▶ [YOUR INSTRUCTIONS]:
The result should be every line that contains the word "moved", taken from the material.
===== SOURCE DATA
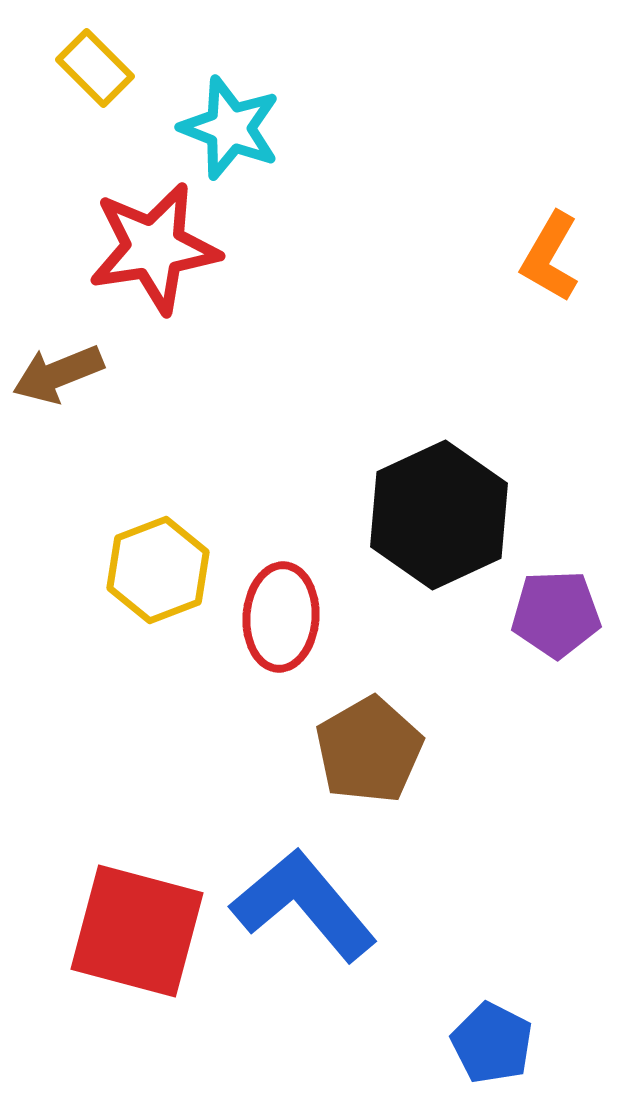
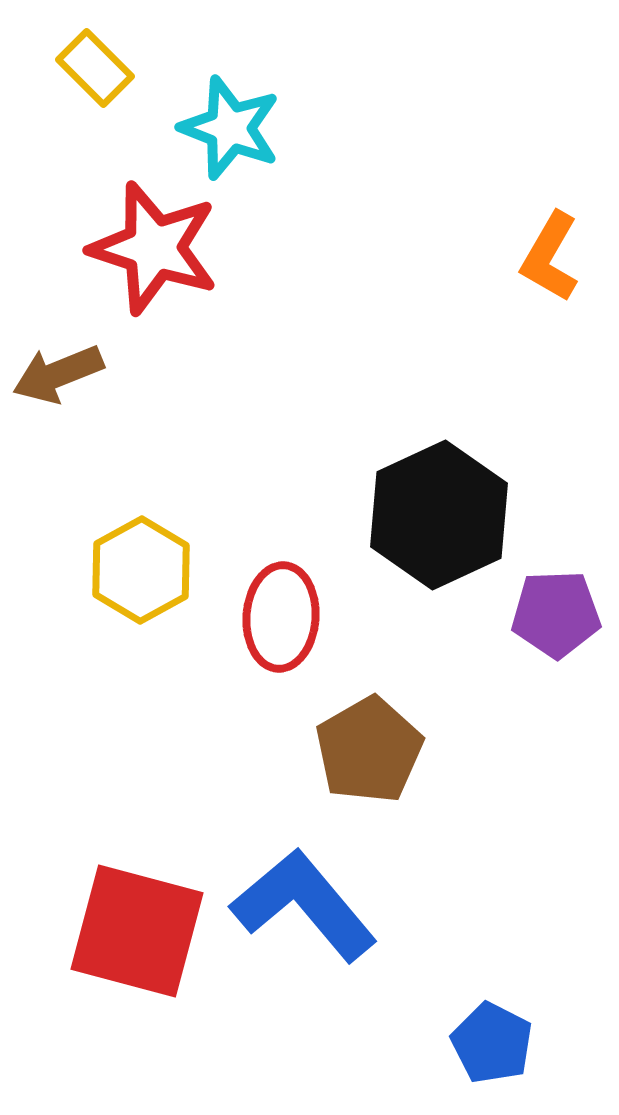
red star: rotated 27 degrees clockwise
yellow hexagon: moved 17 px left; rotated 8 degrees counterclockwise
==========
===== SOURCE DATA
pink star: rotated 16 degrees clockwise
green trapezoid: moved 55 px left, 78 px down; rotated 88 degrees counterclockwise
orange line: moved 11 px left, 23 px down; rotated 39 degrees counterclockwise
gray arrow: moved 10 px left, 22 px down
==========
▶ [EXERCISE ANSWER]:
yellow hexagon: moved 17 px left; rotated 8 degrees counterclockwise
green trapezoid: moved 55 px left, 78 px down; rotated 88 degrees counterclockwise
orange line: moved 11 px left, 23 px down; rotated 39 degrees counterclockwise
gray arrow: moved 10 px left, 22 px down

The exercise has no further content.